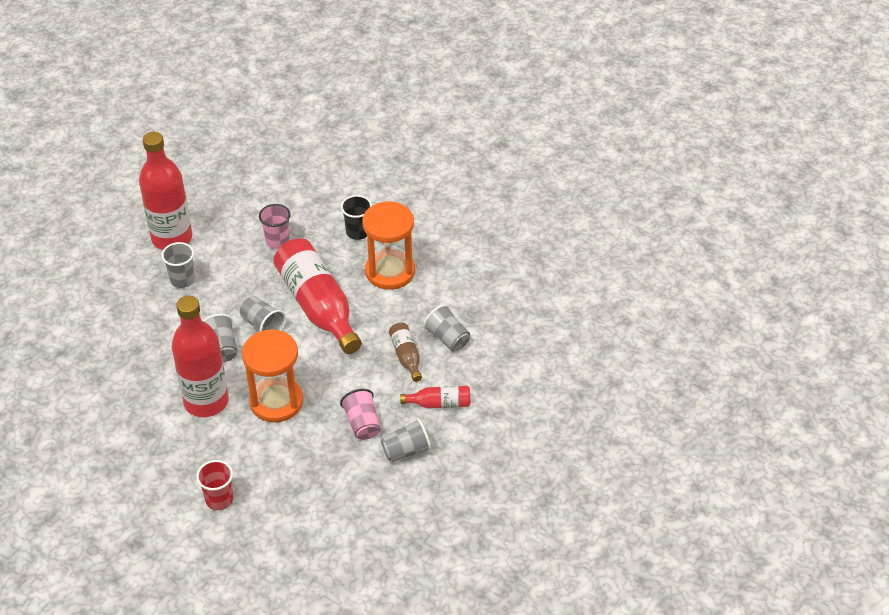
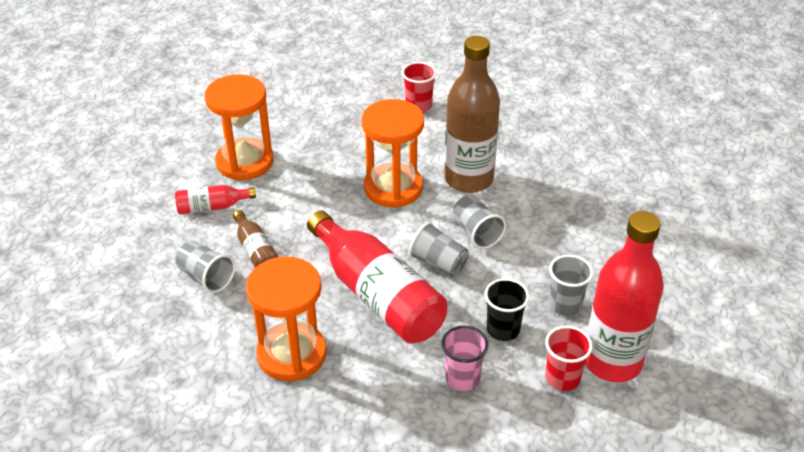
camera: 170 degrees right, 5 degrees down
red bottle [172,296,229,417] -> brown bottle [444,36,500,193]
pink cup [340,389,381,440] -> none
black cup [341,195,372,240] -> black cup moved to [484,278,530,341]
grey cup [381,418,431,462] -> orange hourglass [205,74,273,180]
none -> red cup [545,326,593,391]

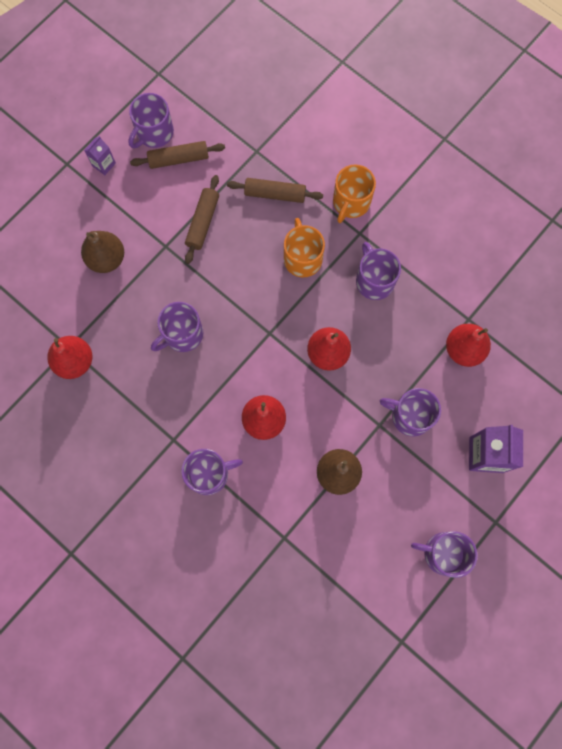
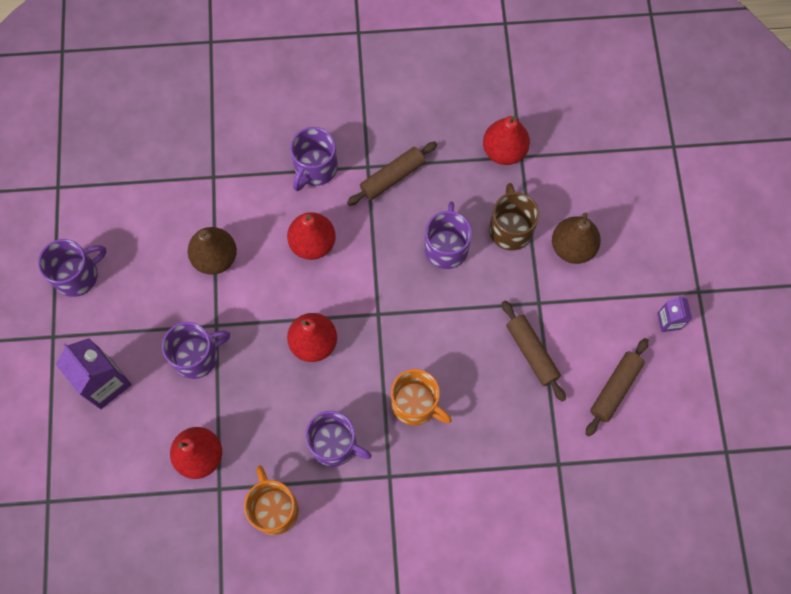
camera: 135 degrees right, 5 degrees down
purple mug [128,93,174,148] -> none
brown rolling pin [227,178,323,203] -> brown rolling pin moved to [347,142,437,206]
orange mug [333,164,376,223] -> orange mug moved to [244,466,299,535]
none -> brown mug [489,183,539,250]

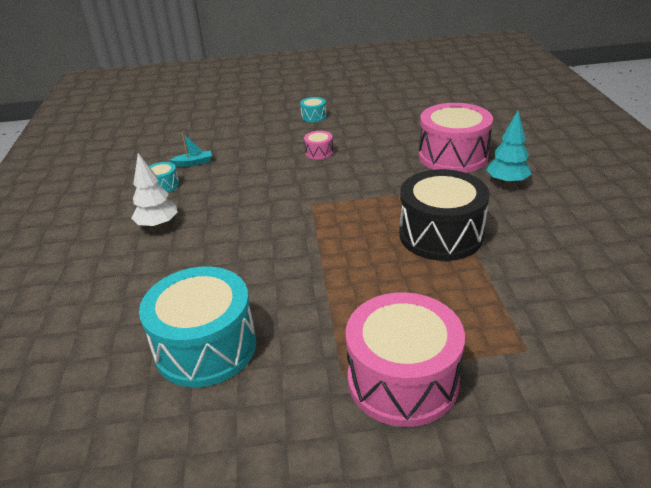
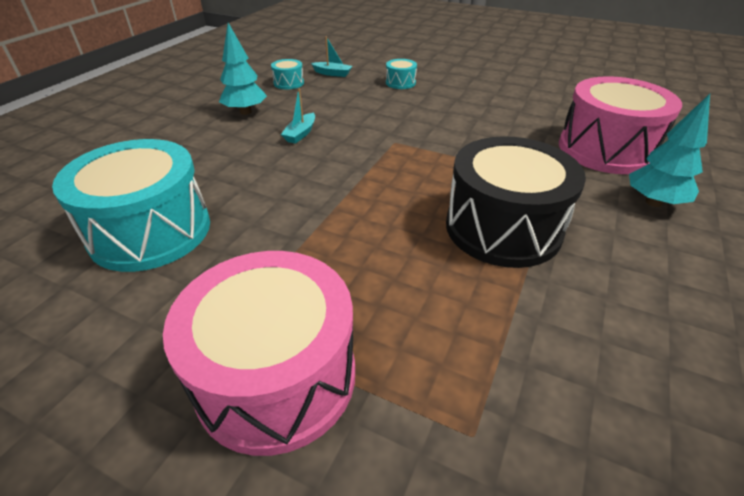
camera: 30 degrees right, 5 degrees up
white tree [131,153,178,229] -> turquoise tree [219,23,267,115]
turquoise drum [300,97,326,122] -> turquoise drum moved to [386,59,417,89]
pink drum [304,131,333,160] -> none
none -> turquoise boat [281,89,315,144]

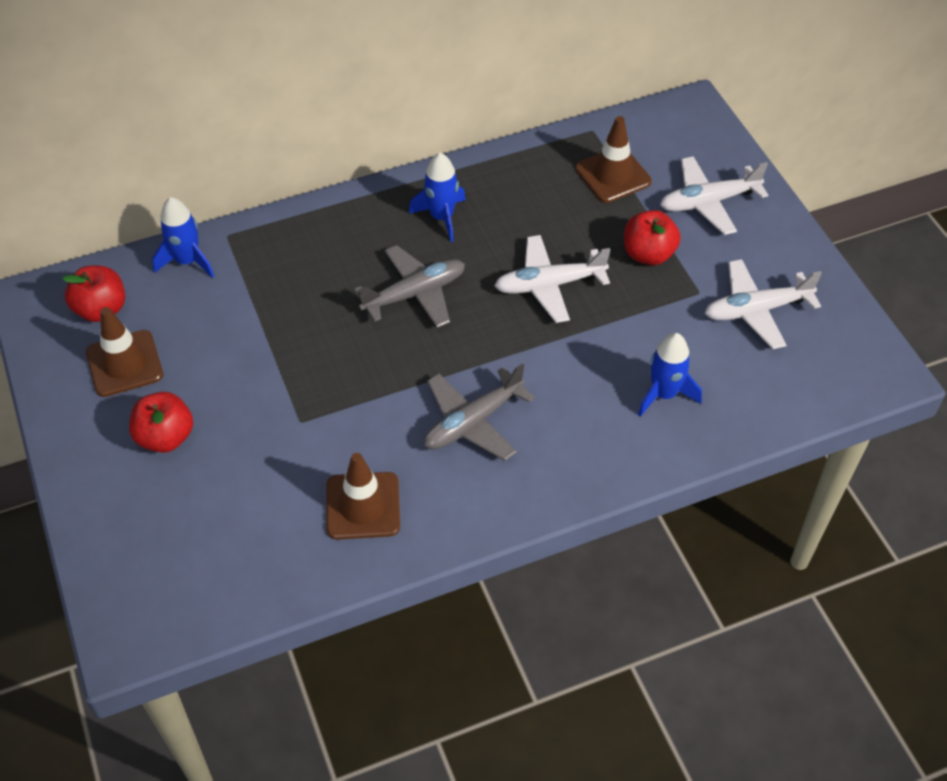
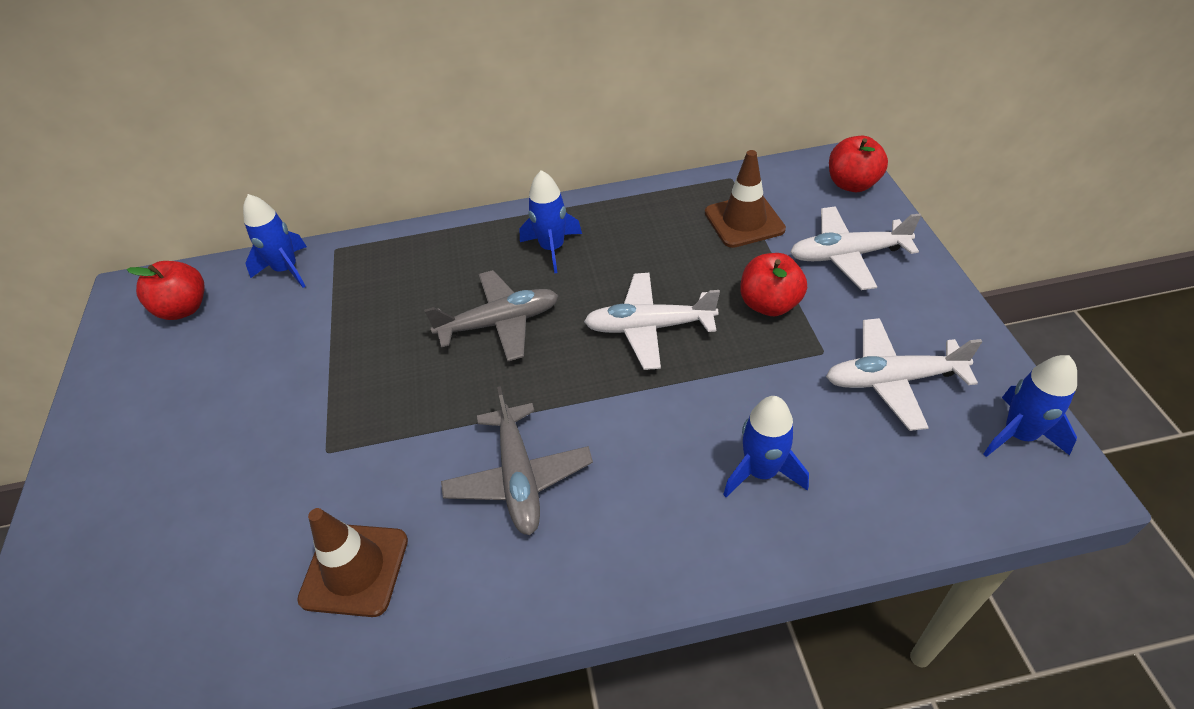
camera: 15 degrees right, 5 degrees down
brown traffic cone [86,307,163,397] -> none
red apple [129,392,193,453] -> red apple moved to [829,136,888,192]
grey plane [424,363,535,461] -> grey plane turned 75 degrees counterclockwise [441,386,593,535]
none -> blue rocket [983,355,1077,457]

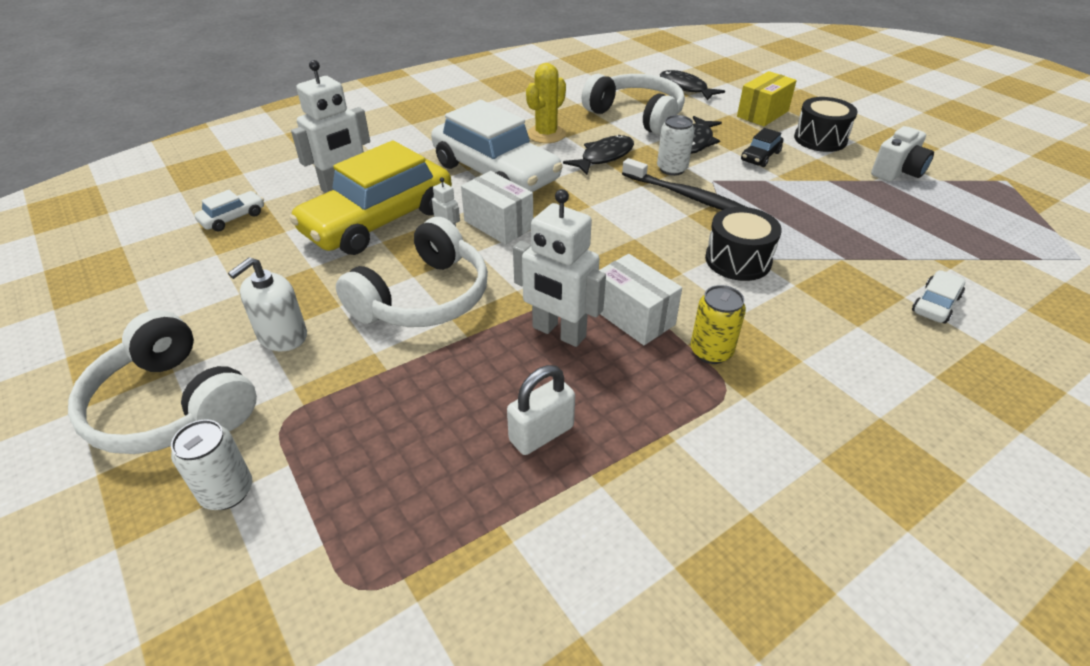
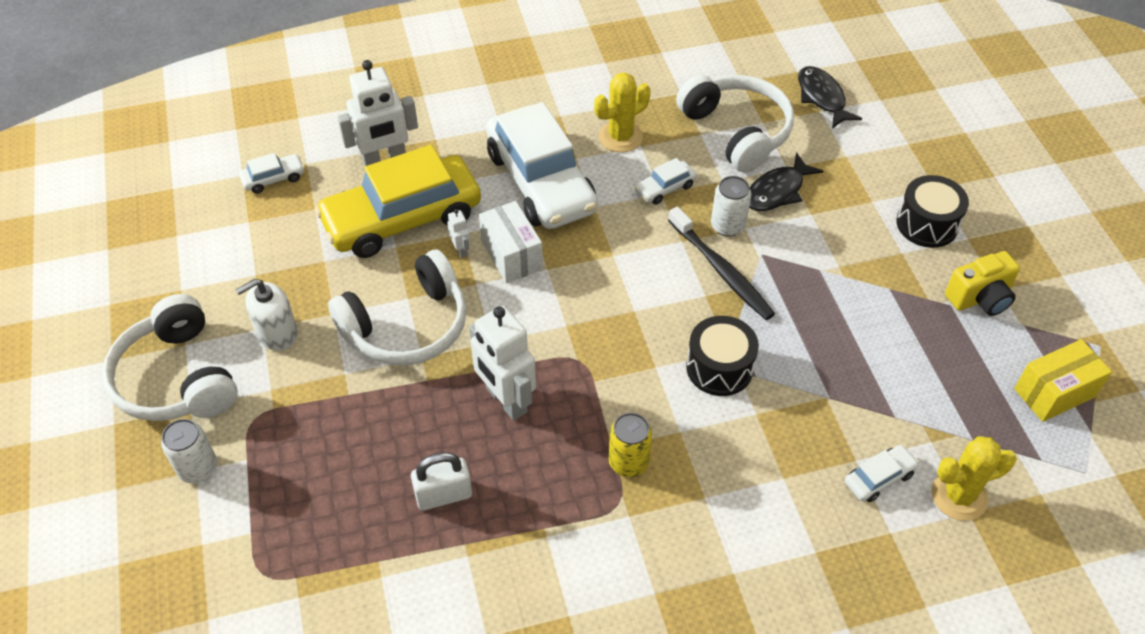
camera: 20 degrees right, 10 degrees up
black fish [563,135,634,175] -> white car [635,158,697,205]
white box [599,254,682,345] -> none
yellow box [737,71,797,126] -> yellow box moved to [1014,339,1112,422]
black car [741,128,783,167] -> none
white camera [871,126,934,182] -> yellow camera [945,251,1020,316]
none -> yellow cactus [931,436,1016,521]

### WHAT YOU HAVE TO DO:
Omit all images when repeating the data above exactly.

### ANSWER TO THIS PROBLEM:
camera: 170 degrees right, 5 degrees down
red bottle [172,296,229,417] -> brown bottle [444,36,500,193]
pink cup [340,389,381,440] -> none
black cup [341,195,372,240] -> black cup moved to [484,278,530,341]
grey cup [381,418,431,462] -> orange hourglass [205,74,273,180]
none -> red cup [545,326,593,391]

camera: 135 degrees right, 5 degrees down
purple mug [128,93,174,148] -> none
brown rolling pin [227,178,323,203] -> brown rolling pin moved to [347,142,437,206]
orange mug [333,164,376,223] -> orange mug moved to [244,466,299,535]
none -> brown mug [489,183,539,250]

camera: 30 degrees right, 5 degrees up
white tree [131,153,178,229] -> turquoise tree [219,23,267,115]
turquoise drum [300,97,326,122] -> turquoise drum moved to [386,59,417,89]
pink drum [304,131,333,160] -> none
none -> turquoise boat [281,89,315,144]

camera: 15 degrees right, 5 degrees down
brown traffic cone [86,307,163,397] -> none
red apple [129,392,193,453] -> red apple moved to [829,136,888,192]
grey plane [424,363,535,461] -> grey plane turned 75 degrees counterclockwise [441,386,593,535]
none -> blue rocket [983,355,1077,457]

camera: 20 degrees right, 10 degrees up
black fish [563,135,634,175] -> white car [635,158,697,205]
white box [599,254,682,345] -> none
yellow box [737,71,797,126] -> yellow box moved to [1014,339,1112,422]
black car [741,128,783,167] -> none
white camera [871,126,934,182] -> yellow camera [945,251,1020,316]
none -> yellow cactus [931,436,1016,521]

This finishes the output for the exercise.